== Segment start ==
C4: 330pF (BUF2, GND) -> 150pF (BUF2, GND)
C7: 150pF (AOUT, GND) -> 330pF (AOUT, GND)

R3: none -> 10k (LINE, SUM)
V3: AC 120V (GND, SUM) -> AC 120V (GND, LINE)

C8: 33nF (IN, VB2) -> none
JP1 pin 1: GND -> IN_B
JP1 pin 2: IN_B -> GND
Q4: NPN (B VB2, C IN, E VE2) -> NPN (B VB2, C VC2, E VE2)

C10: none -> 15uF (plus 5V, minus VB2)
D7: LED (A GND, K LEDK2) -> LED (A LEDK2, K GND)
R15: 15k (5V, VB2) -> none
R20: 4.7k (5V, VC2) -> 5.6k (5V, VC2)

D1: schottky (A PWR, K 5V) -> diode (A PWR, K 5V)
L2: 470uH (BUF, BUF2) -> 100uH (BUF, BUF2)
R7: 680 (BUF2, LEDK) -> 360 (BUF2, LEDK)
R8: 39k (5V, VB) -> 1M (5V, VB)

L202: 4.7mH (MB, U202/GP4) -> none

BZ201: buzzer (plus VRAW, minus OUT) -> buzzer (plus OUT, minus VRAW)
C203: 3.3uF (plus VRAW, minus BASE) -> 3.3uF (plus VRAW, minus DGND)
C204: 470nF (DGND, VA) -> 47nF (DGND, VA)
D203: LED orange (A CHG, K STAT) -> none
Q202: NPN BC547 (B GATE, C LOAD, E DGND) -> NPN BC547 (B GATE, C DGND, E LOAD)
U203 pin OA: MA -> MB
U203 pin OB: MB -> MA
== Segment end ==
§ **WHAT YOU ARE ASKED TO DO**:
From the records above, tally every line that includes the word "VRAW" and reply with the total by itself.

§ **YOUR SOLUTION**:
2